## Work item
Would you reproduce exactly the lines below from the one holding "(331, 214) = (619, 153): grey house -> none" through the one holding "(546, 359) = (385, 265): grey", inclusive, and no others?

## Data shown
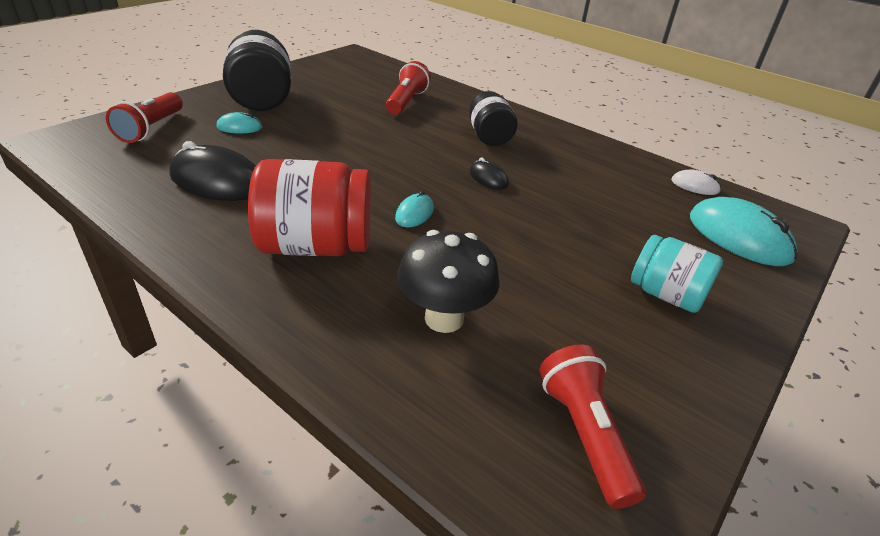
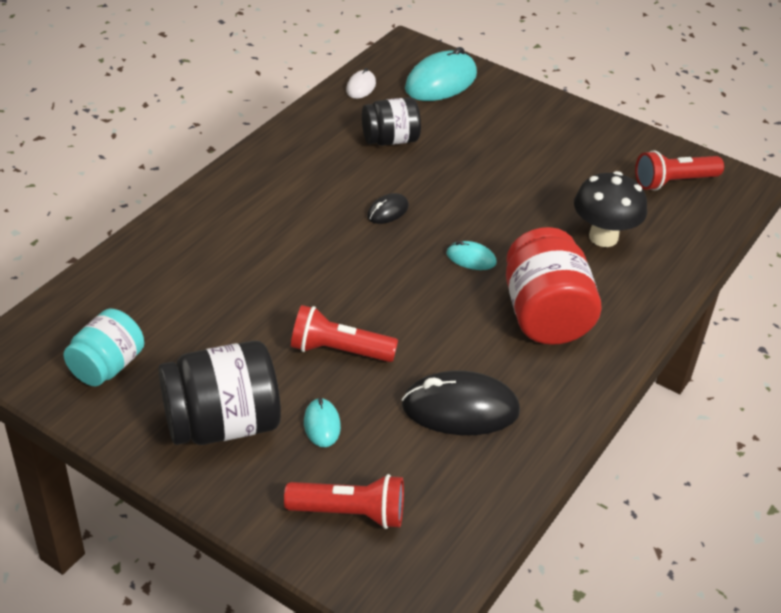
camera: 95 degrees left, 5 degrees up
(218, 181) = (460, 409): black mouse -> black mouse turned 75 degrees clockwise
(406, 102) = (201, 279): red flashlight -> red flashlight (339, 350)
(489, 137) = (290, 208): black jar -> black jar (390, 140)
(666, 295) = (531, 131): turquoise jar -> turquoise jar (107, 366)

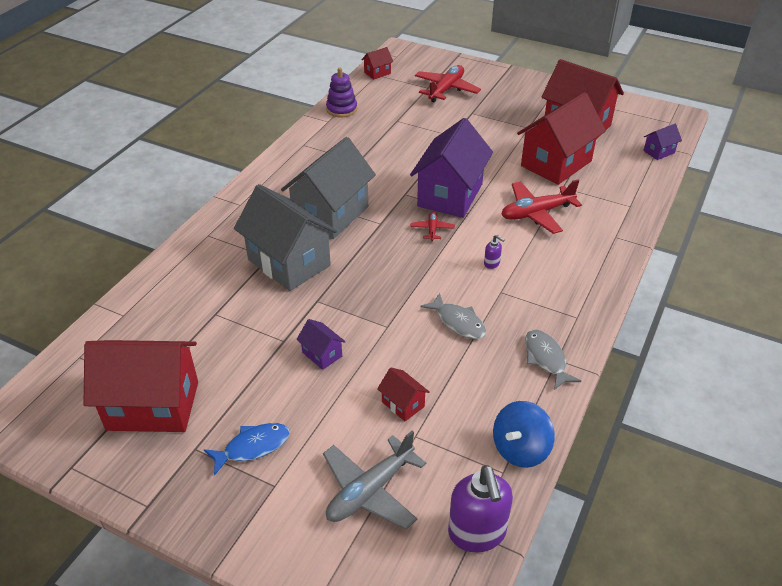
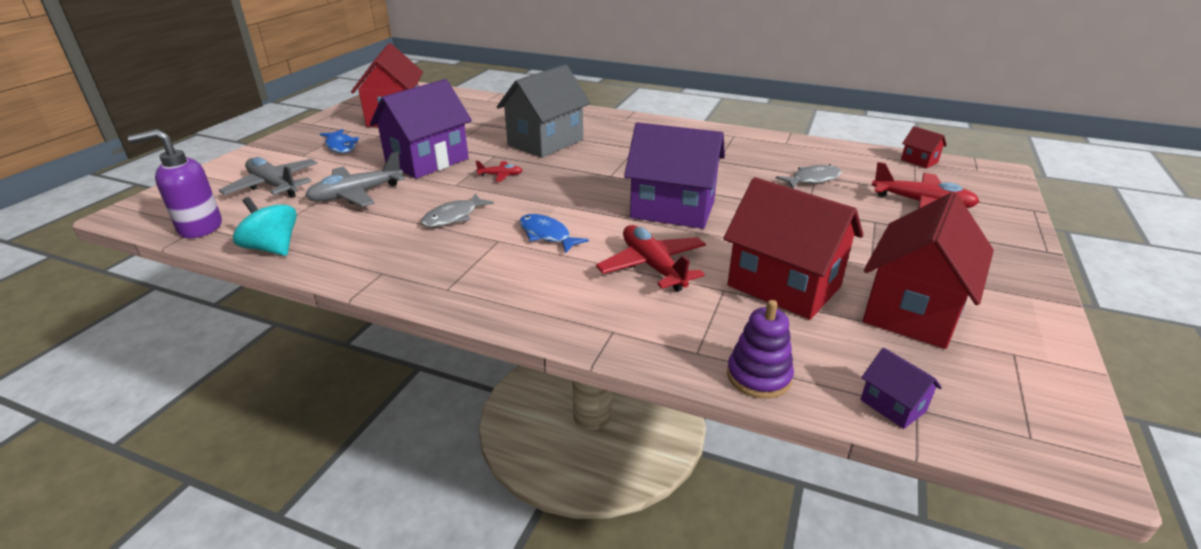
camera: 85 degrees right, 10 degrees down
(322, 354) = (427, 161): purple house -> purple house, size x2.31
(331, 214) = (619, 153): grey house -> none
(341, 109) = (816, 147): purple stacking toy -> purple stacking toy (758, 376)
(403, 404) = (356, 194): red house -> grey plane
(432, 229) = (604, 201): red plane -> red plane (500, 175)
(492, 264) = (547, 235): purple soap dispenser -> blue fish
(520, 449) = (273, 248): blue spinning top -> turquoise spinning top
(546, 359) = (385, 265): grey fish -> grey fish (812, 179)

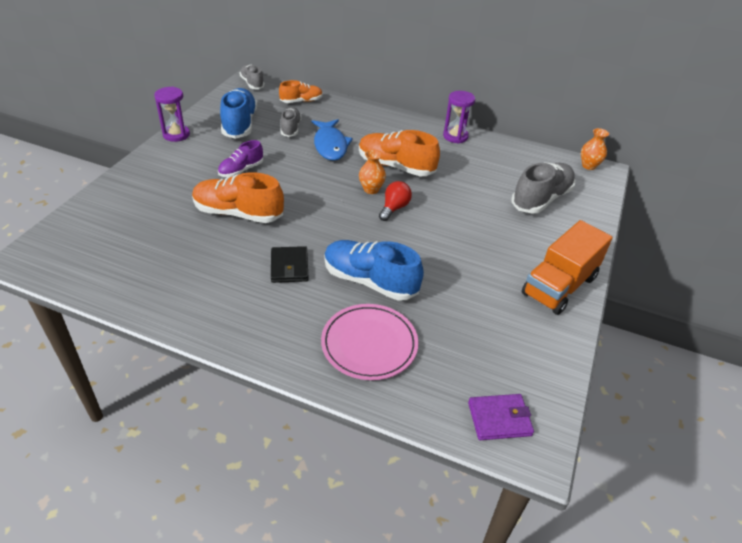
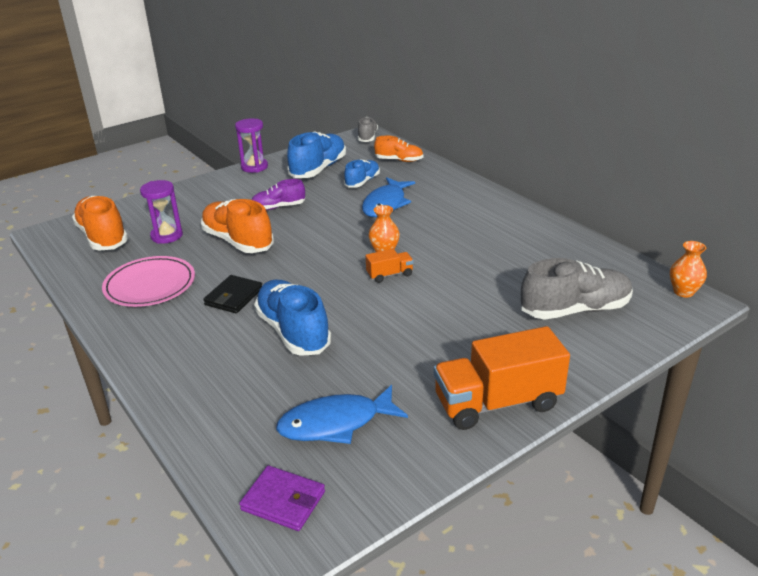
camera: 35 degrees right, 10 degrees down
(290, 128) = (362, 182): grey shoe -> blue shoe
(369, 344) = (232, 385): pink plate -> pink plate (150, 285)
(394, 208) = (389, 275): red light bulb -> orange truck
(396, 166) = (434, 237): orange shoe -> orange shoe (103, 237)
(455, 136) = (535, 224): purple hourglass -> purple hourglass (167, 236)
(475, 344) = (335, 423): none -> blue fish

## Output below
(331, 214) = (619, 153): grey house -> none
(341, 109) = (816, 147): purple stacking toy -> purple stacking toy (758, 376)
(403, 404) = (356, 194): red house -> grey plane
(432, 229) = (604, 201): red plane -> red plane (500, 175)
(492, 264) = (547, 235): purple soap dispenser -> blue fish
(520, 449) = (273, 248): blue spinning top -> turquoise spinning top
(546, 359) = (385, 265): grey fish -> grey fish (812, 179)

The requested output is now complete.